| RECORDS TO USE |
----

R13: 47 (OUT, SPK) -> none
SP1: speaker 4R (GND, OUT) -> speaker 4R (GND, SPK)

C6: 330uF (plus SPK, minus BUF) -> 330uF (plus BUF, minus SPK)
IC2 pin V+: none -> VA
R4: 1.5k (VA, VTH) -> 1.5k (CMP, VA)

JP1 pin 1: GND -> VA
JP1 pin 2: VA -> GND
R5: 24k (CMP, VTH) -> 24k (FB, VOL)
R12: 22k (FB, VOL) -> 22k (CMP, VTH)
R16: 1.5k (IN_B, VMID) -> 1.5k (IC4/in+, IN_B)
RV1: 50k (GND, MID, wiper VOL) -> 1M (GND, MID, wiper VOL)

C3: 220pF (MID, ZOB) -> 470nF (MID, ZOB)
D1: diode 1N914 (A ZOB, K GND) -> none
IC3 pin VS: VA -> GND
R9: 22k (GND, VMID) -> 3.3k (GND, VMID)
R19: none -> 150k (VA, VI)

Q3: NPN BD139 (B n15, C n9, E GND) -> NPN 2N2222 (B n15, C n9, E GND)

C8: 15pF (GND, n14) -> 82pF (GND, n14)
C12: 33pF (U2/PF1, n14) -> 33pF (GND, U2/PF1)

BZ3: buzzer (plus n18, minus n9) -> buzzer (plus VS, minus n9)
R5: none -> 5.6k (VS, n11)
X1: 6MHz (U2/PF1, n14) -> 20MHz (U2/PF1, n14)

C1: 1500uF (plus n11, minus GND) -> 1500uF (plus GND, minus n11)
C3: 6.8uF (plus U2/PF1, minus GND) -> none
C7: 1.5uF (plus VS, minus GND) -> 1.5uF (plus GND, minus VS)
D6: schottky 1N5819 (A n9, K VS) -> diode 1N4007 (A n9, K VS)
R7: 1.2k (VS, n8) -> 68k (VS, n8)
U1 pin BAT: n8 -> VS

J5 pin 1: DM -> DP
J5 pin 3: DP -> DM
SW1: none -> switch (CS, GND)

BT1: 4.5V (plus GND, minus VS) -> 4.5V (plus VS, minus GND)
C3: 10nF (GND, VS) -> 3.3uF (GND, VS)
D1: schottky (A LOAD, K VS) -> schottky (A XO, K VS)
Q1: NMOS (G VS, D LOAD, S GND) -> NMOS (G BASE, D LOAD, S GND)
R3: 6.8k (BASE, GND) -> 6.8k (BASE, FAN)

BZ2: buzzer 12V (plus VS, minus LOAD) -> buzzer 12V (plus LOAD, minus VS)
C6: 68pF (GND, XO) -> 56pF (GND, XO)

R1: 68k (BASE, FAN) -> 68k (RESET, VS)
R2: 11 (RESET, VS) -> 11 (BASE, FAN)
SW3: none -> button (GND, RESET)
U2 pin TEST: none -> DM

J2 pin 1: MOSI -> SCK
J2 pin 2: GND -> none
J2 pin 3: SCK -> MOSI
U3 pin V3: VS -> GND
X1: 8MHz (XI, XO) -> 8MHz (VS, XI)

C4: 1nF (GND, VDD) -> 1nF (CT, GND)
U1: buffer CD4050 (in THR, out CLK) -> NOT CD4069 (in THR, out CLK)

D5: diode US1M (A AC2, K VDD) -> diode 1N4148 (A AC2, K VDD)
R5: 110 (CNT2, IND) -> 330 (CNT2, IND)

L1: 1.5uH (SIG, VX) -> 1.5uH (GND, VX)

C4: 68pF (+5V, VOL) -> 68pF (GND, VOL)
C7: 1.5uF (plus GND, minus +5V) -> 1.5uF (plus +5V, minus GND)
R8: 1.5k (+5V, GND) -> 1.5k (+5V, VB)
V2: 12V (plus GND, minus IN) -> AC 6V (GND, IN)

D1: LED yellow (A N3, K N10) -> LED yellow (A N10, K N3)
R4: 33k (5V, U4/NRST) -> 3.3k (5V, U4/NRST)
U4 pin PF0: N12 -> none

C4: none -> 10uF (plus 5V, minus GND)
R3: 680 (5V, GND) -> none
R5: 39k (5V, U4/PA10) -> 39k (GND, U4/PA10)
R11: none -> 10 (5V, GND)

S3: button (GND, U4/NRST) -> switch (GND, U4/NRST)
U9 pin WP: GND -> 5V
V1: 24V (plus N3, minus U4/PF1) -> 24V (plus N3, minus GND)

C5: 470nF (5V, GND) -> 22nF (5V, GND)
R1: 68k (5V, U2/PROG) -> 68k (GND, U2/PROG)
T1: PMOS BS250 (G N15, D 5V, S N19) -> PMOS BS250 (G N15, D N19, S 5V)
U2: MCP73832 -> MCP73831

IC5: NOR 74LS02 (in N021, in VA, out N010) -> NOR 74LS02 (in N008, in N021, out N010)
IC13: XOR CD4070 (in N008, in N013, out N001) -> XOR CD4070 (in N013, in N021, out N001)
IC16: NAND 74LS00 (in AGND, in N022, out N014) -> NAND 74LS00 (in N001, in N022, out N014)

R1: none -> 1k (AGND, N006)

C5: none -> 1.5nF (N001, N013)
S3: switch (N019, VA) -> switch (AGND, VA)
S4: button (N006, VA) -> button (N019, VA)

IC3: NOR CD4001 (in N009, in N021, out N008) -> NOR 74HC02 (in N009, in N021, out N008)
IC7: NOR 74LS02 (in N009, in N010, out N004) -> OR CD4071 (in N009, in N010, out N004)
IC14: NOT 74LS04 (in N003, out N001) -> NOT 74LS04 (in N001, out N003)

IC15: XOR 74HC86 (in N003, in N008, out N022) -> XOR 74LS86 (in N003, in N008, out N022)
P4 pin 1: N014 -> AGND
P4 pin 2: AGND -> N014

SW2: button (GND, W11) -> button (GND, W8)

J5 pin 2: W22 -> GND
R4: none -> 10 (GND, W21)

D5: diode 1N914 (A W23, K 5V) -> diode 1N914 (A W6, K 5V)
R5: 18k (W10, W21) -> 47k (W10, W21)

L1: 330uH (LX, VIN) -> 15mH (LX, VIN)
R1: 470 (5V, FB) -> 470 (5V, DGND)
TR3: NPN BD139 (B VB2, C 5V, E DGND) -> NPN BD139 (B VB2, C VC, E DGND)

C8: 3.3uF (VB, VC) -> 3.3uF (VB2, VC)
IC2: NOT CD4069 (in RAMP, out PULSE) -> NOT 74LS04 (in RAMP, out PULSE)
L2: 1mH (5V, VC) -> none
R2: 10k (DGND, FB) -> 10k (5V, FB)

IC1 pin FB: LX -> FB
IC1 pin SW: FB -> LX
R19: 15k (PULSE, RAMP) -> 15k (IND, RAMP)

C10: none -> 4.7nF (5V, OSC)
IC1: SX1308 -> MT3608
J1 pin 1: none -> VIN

----

| TASK |
Everything from the line containing "R3: 680 (5V, GND) -> none" through the line containing "T1: PMOS BS250" in the material above should be retyped exactly, both ends included, and nothing more.

| SOLUTION |
R3: 680 (5V, GND) -> none
R5: 39k (5V, U4/PA10) -> 39k (GND, U4/PA10)
R11: none -> 10 (5V, GND)

S3: button (GND, U4/NRST) -> switch (GND, U4/NRST)
U9 pin WP: GND -> 5V
V1: 24V (plus N3, minus U4/PF1) -> 24V (plus N3, minus GND)

C5: 470nF (5V, GND) -> 22nF (5V, GND)
R1: 68k (5V, U2/PROG) -> 68k (GND, U2/PROG)
T1: PMOS BS250 (G N15, D 5V, S N19) -> PMOS BS250 (G N15, D N19, S 5V)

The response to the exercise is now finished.